To do:
Transcribe the following entries word for word; no picture is to appear in the copy.

Data extract:
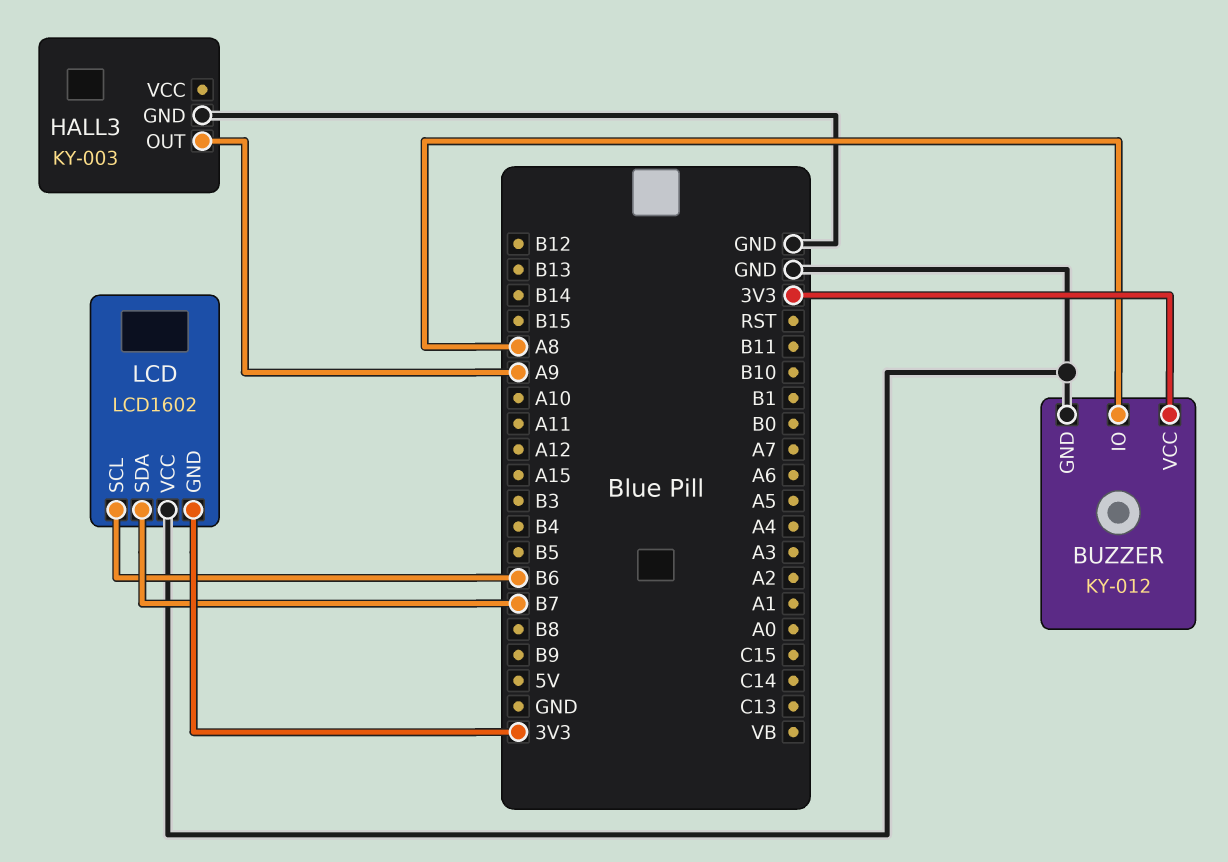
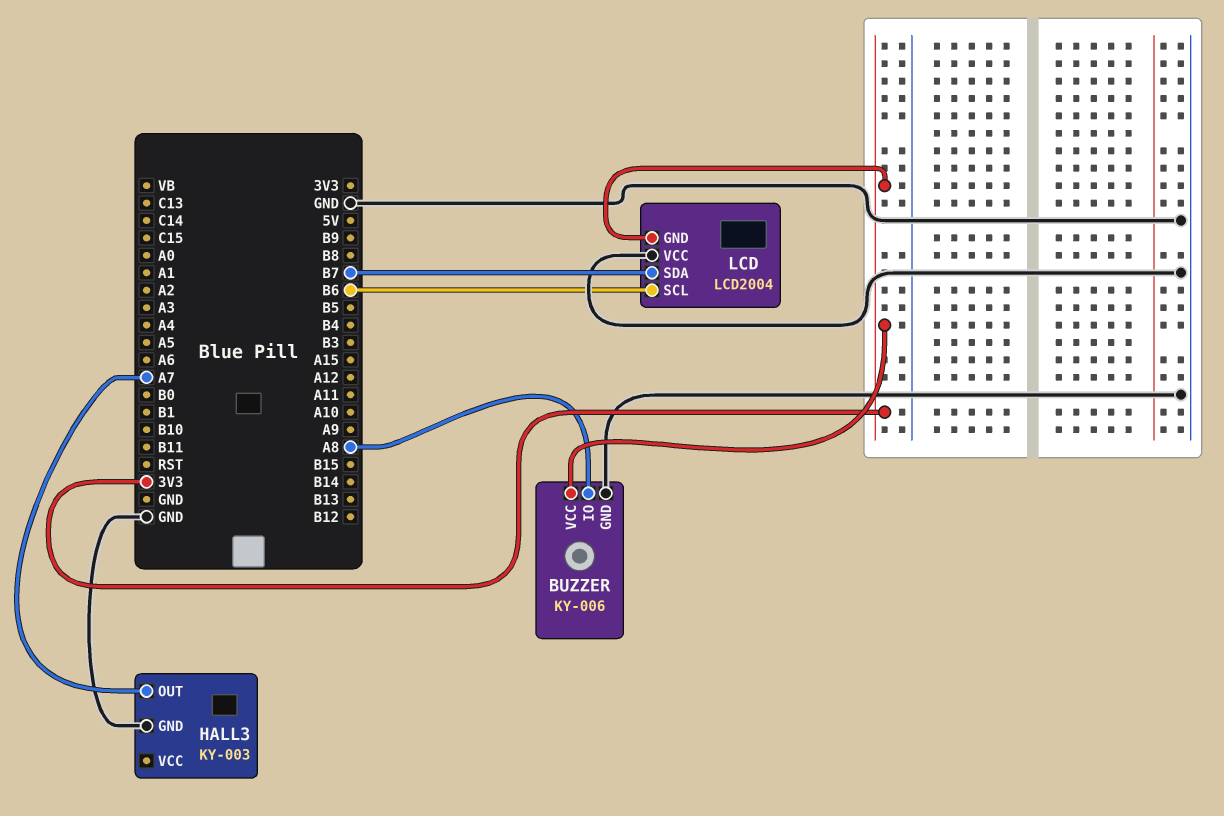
BUZZER: KY-012 -> KY-006
HALL3 pin OUT: A9 -> A7
LCD: LCD1602 -> LCD2004

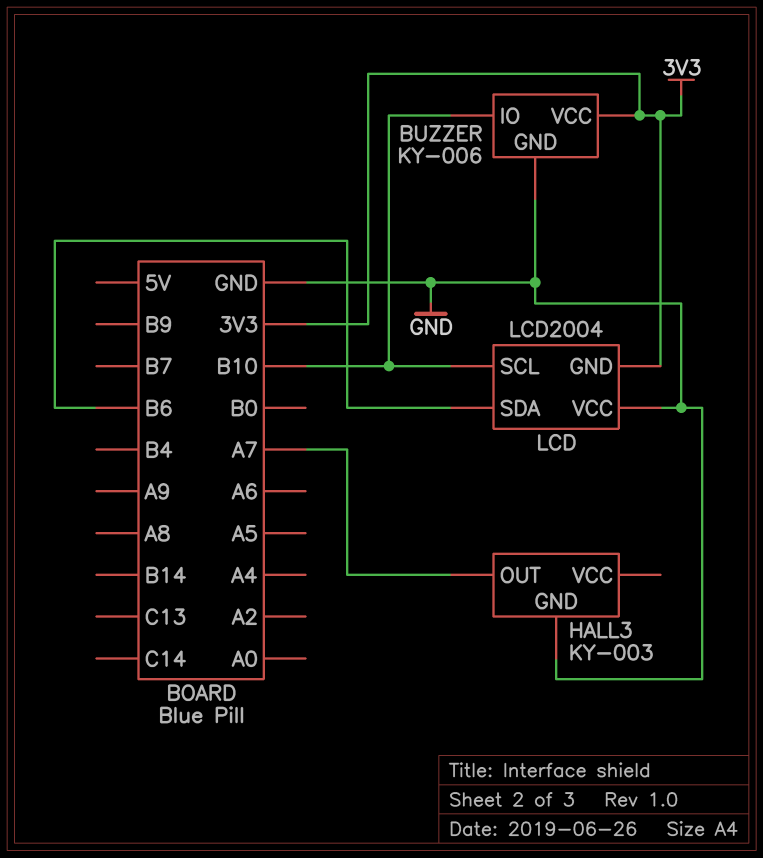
BUZZER pin IO: A8 -> B10
LCD pin SCL: B6 -> B10
LCD pin SDA: B7 -> B6

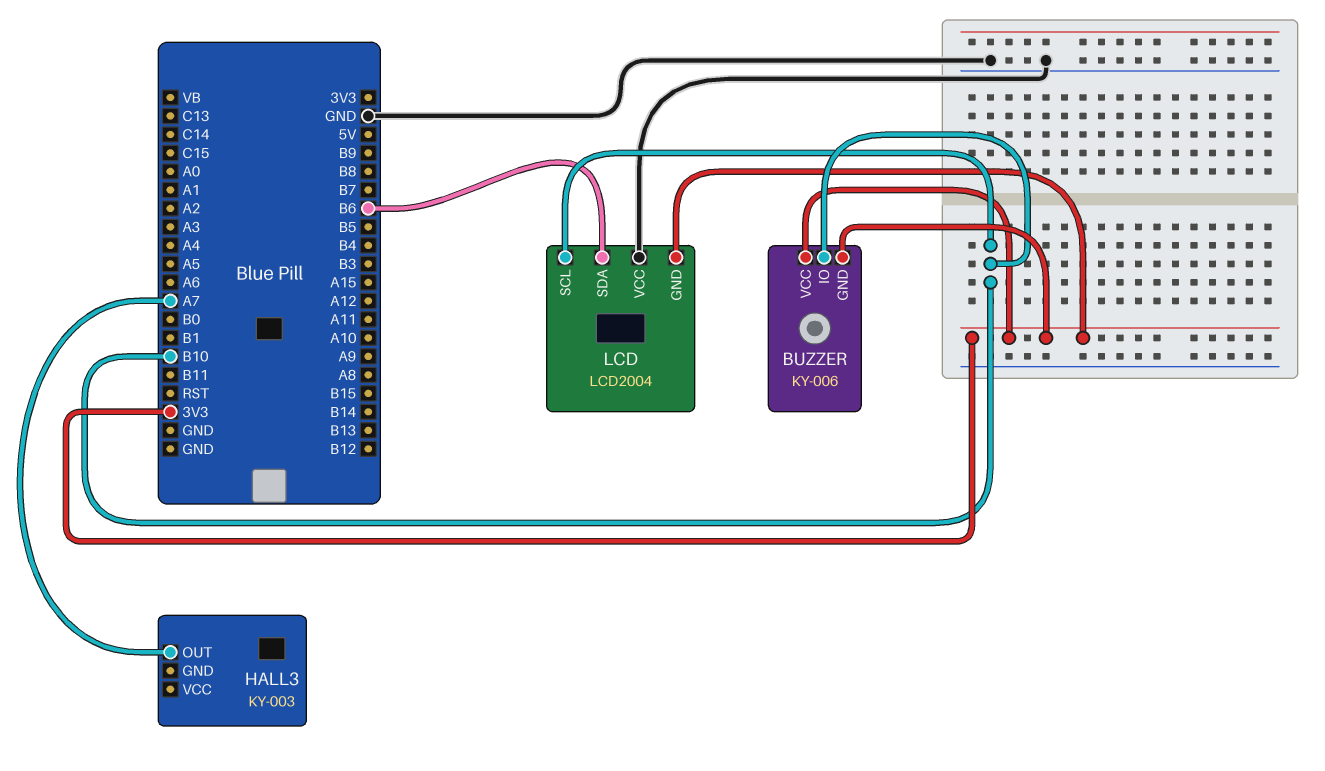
BUZZER pin GND: GND -> 3V3
HALL3 pin GND: GND -> none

Problem solution:
BUZZER: KY-012 -> KY-006
HALL3 pin OUT: A9 -> A7
LCD: LCD1602 -> LCD2004

BUZZER pin IO: A8 -> B10
LCD pin SCL: B6 -> B10
LCD pin SDA: B7 -> B6

BUZZER pin GND: GND -> 3V3
HALL3 pin GND: GND -> none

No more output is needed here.